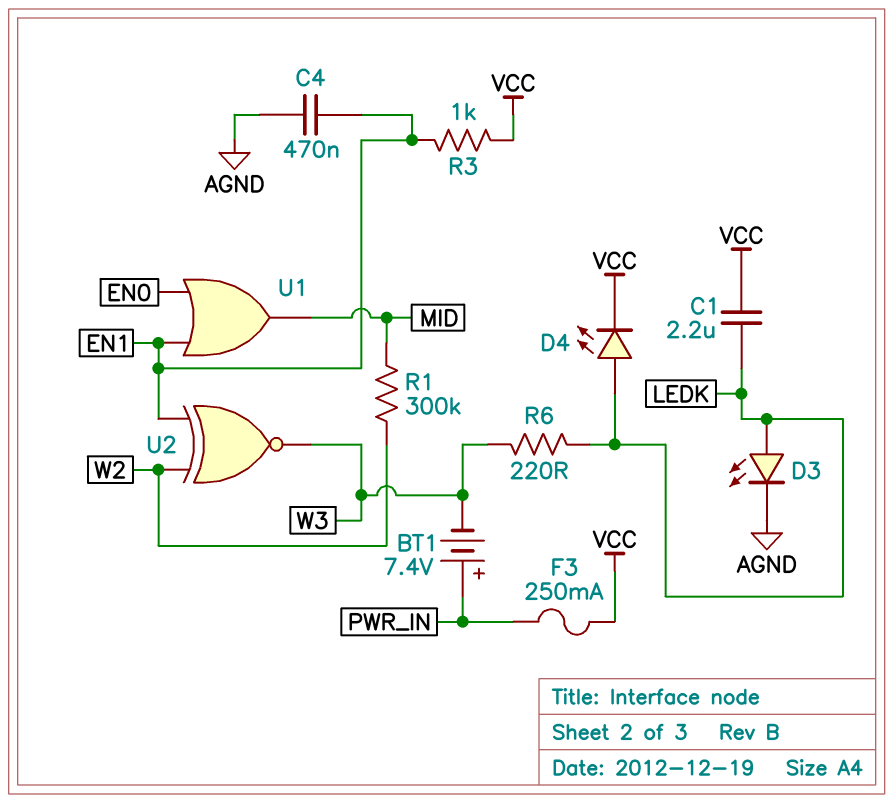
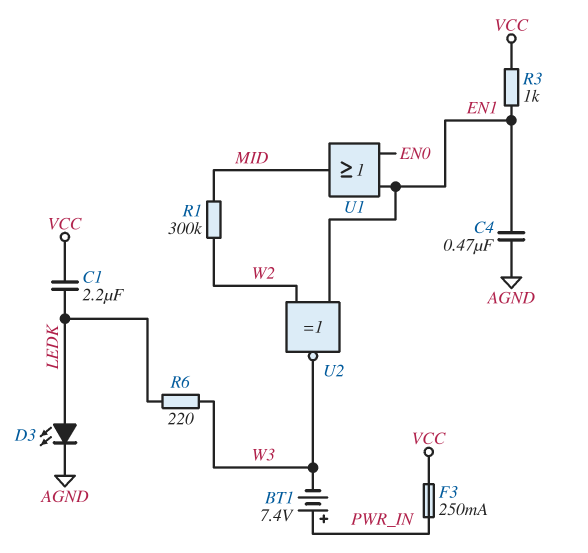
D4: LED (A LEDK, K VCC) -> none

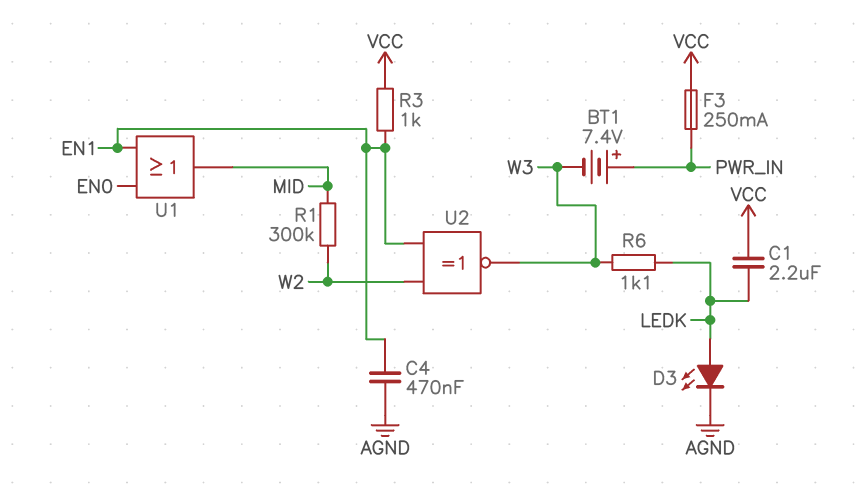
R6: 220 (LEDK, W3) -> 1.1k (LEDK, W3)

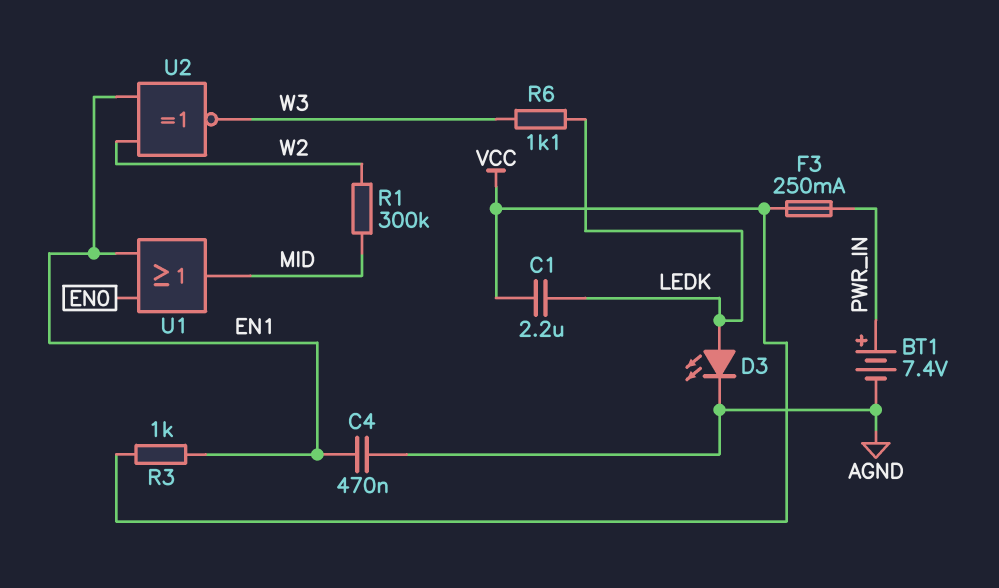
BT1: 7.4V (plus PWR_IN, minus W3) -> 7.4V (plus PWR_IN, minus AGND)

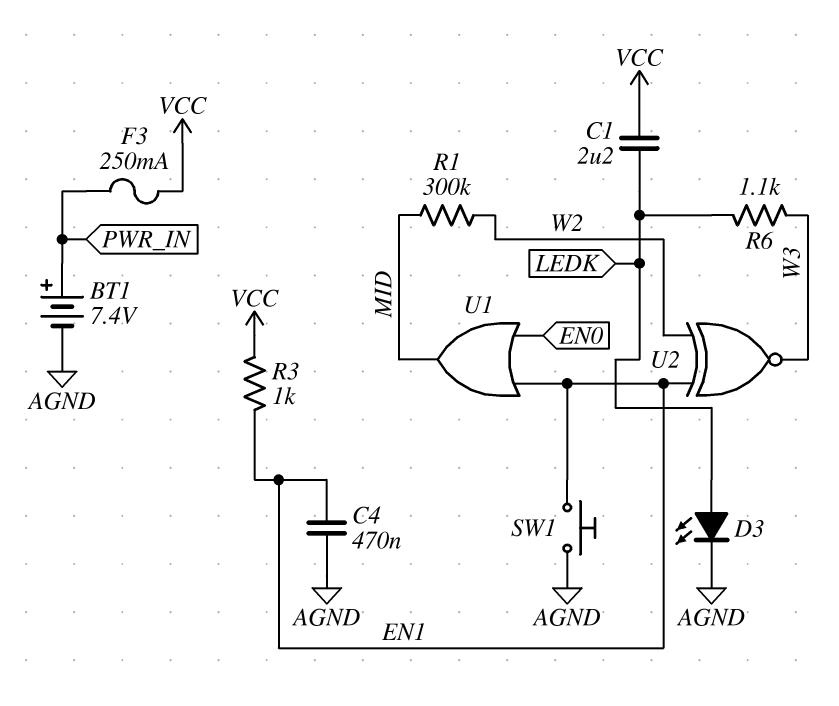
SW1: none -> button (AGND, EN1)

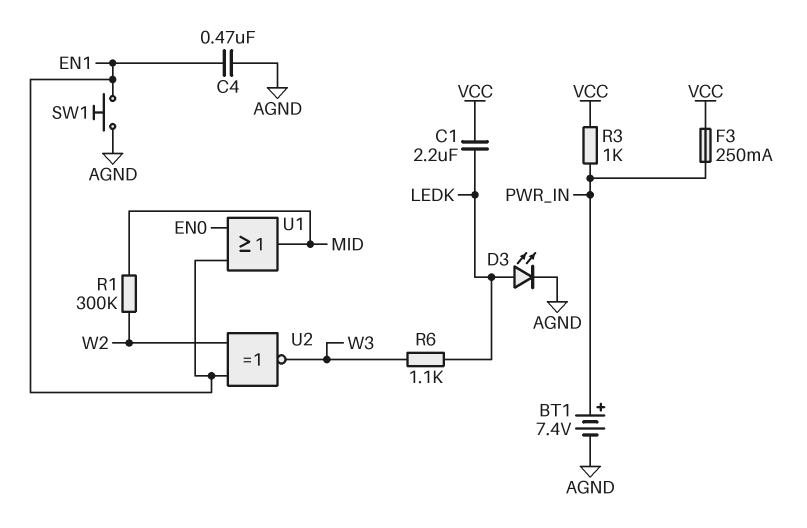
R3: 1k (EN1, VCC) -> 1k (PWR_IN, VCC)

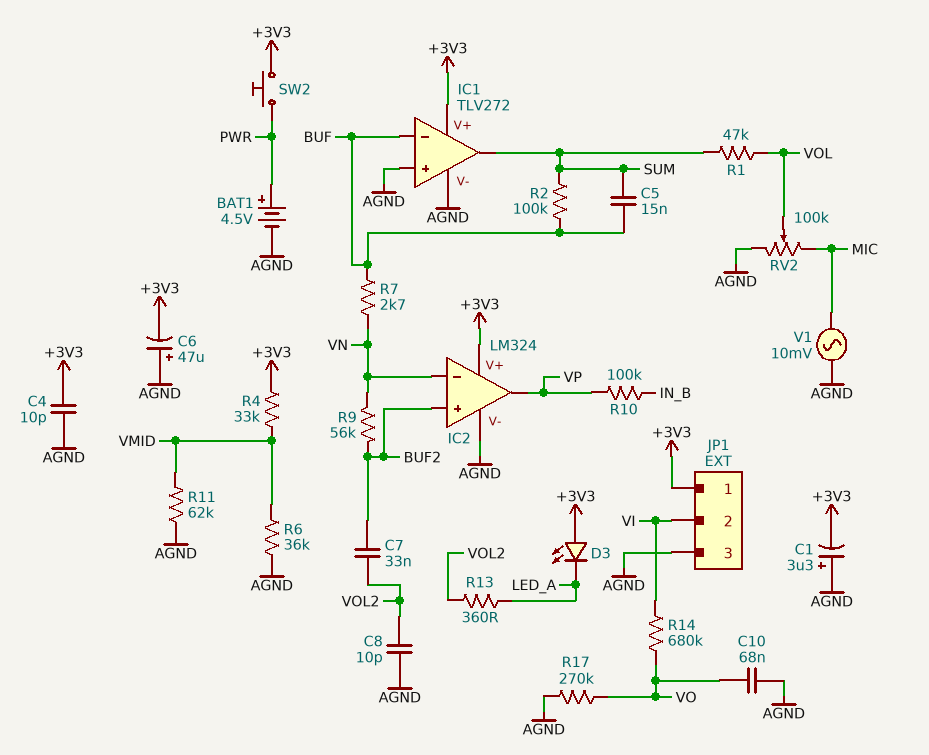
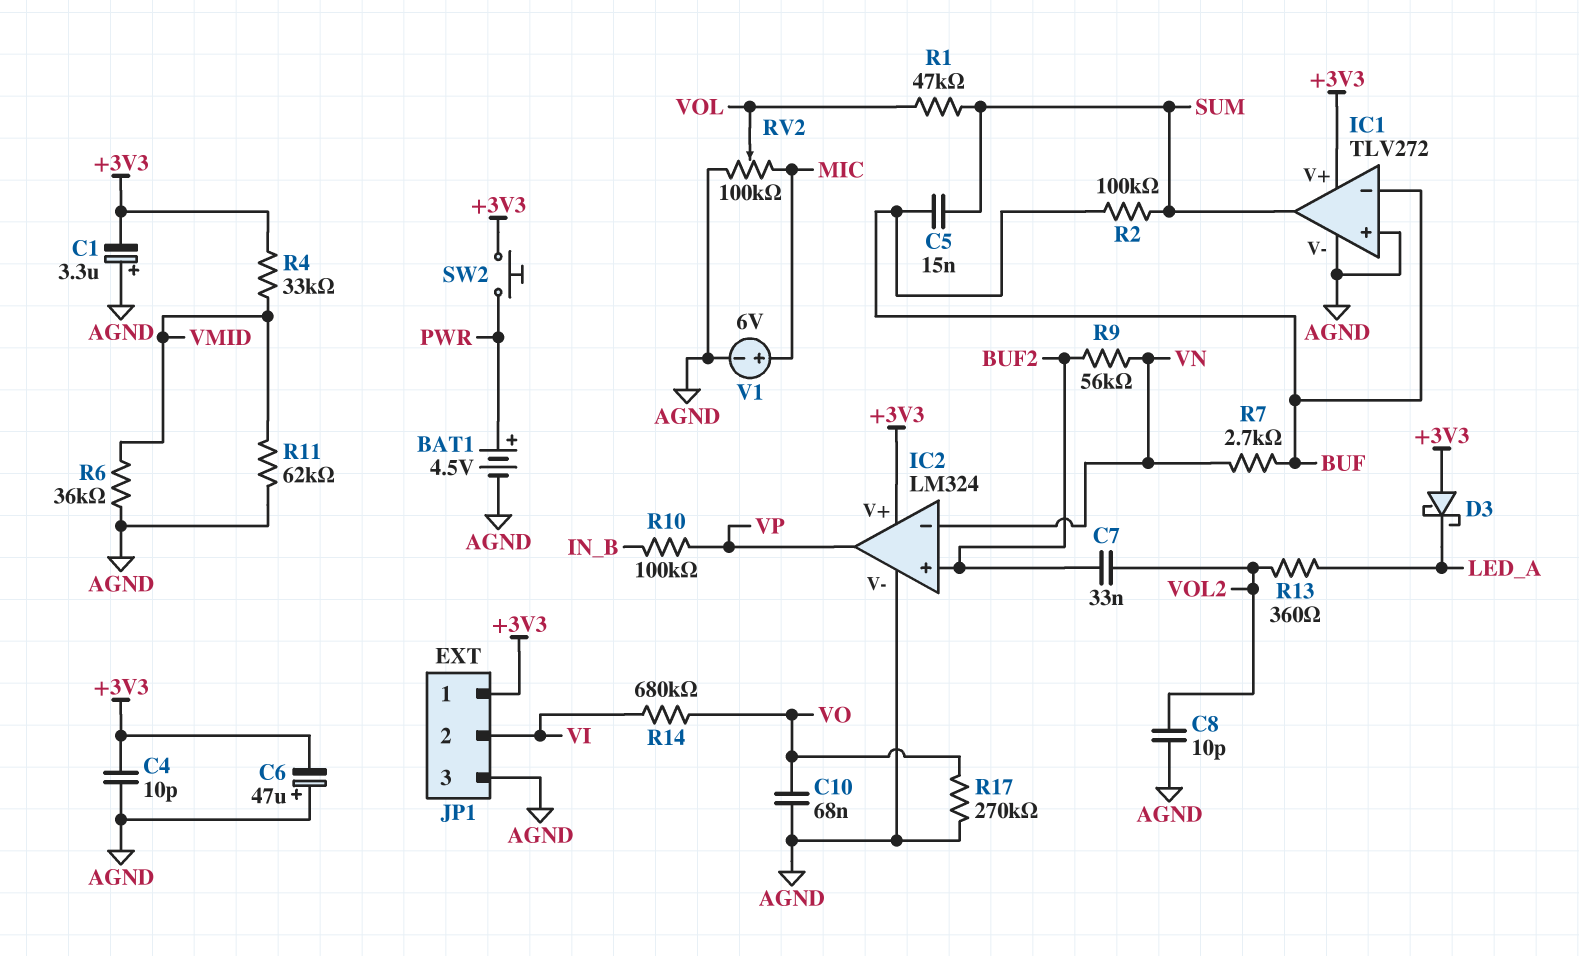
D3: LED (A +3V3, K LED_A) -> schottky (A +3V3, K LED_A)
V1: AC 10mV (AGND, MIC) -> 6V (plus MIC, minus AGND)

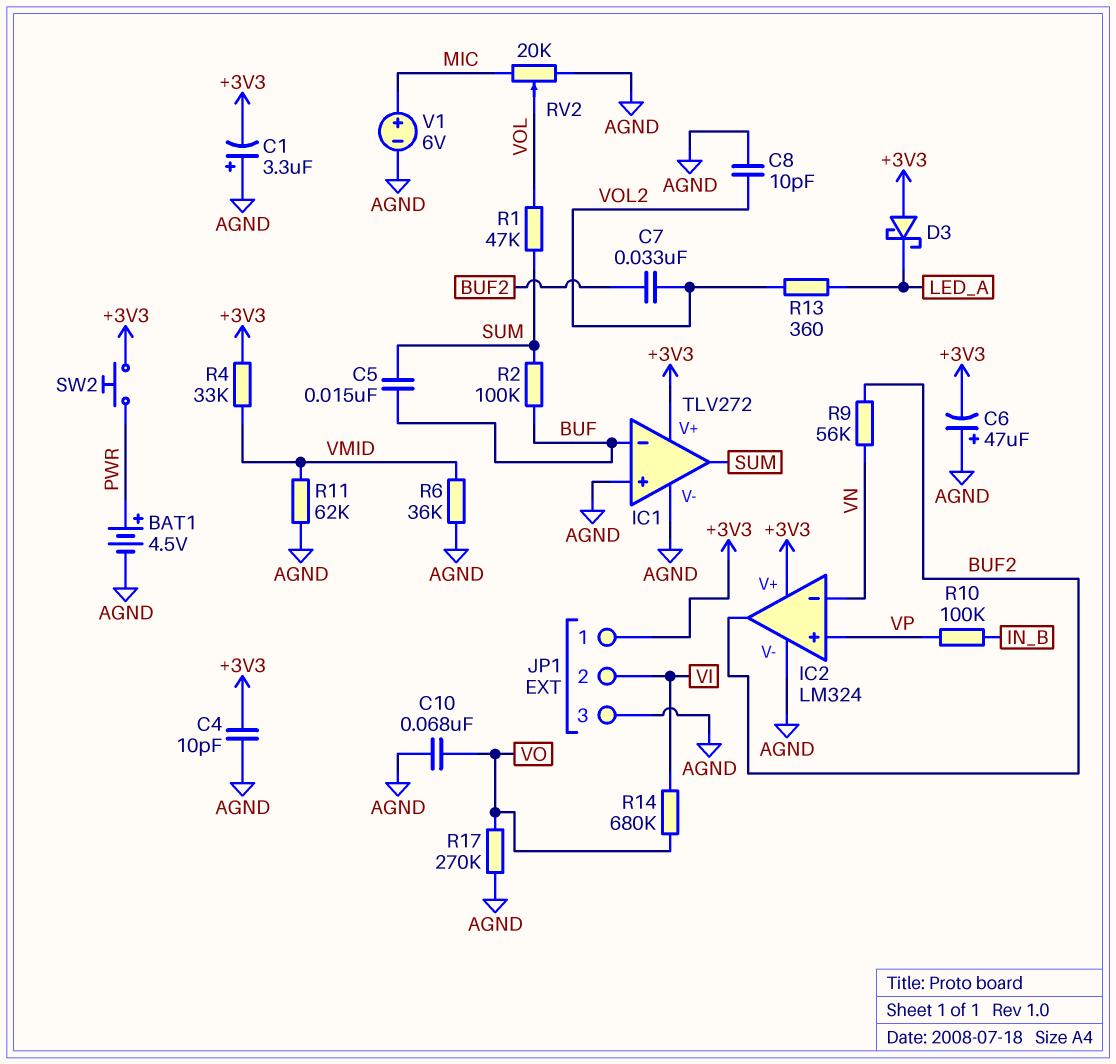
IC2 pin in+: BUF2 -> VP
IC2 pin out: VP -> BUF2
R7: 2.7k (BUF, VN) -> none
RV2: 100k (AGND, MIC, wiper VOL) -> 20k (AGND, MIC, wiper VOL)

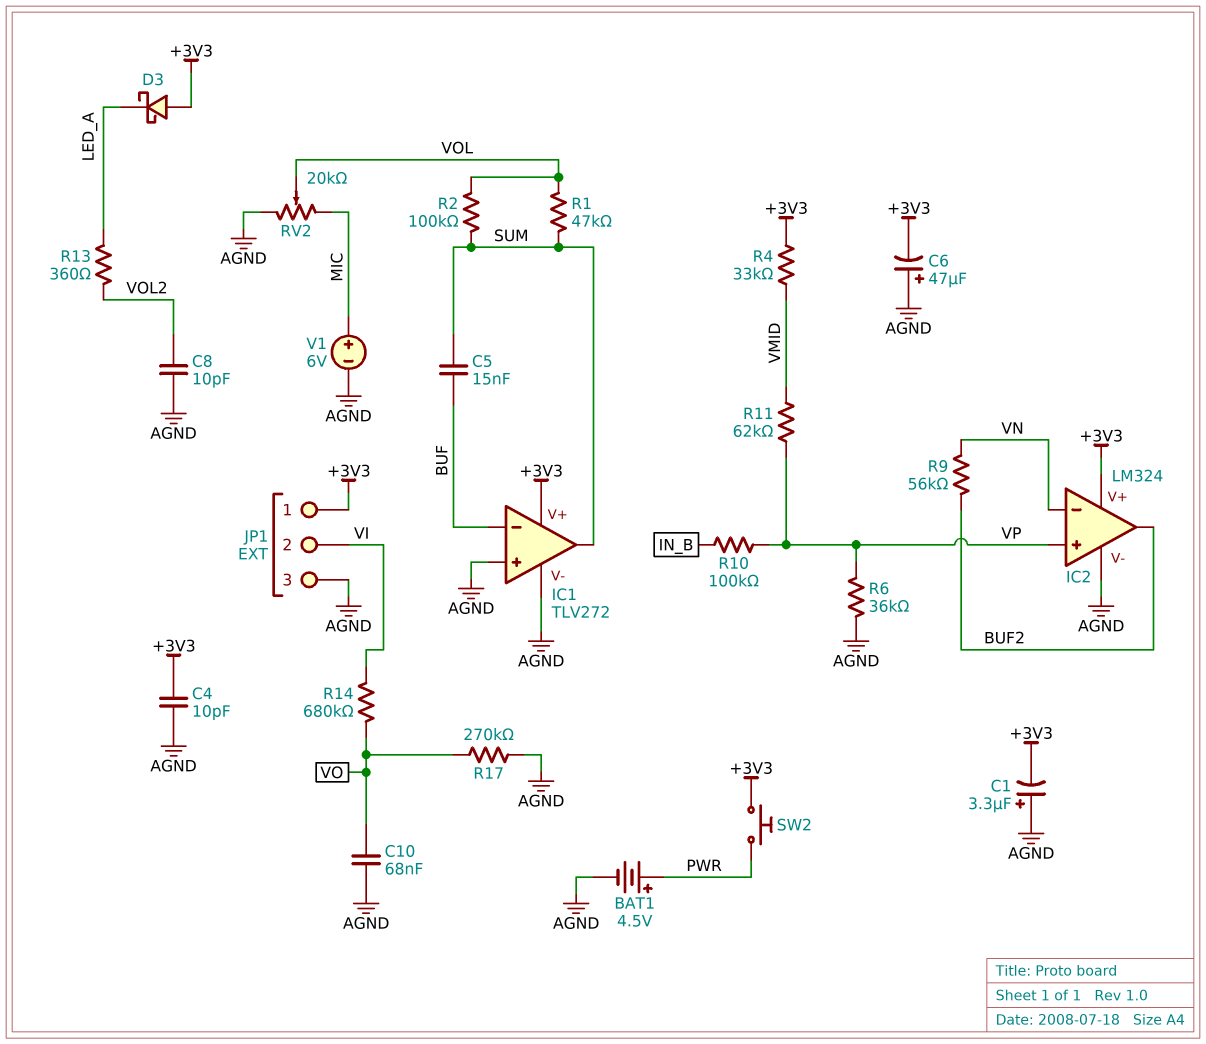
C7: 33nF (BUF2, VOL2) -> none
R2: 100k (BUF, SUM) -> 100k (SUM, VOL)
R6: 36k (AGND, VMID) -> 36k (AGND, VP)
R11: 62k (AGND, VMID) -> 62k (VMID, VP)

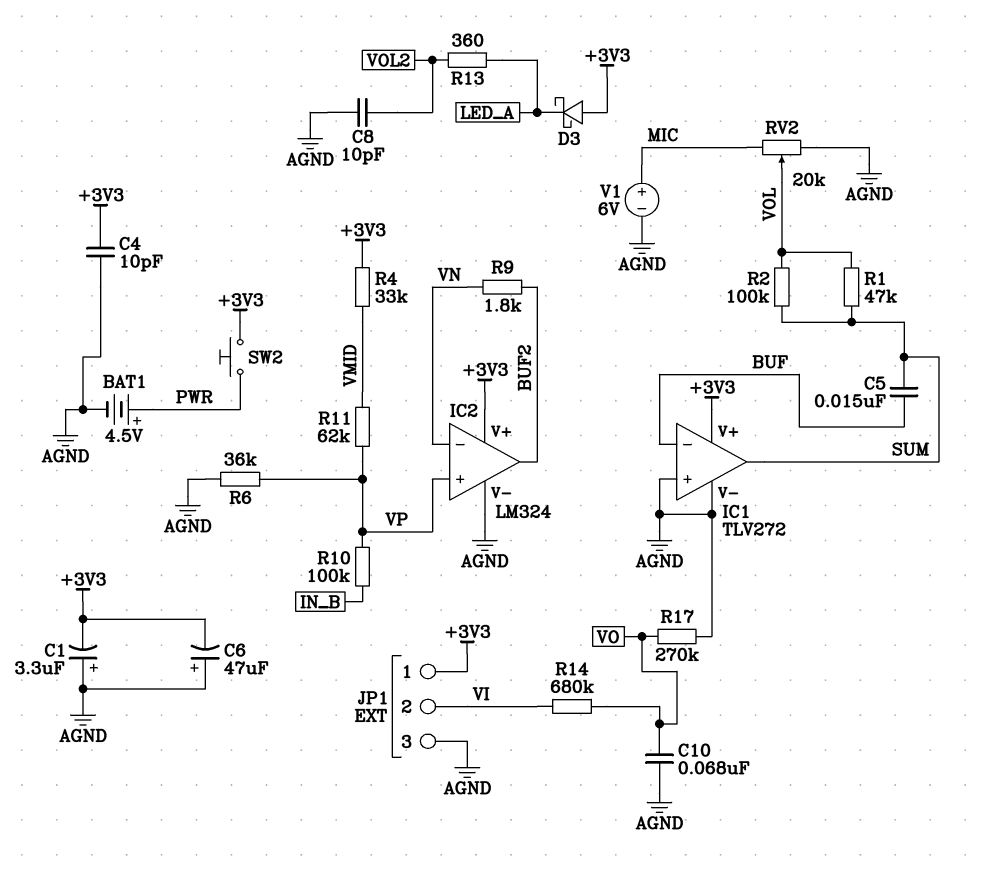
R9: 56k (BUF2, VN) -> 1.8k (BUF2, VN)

##############################

DESCRIPTION OF THE TASK: Please go line by line through the records above, copying each one that holds the string "VMID".

RESULT OF THE TASK:
R6: 36k (AGND, VMID) -> 36k (AGND, VP)
R11: 62k (AGND, VMID) -> 62k (VMID, VP)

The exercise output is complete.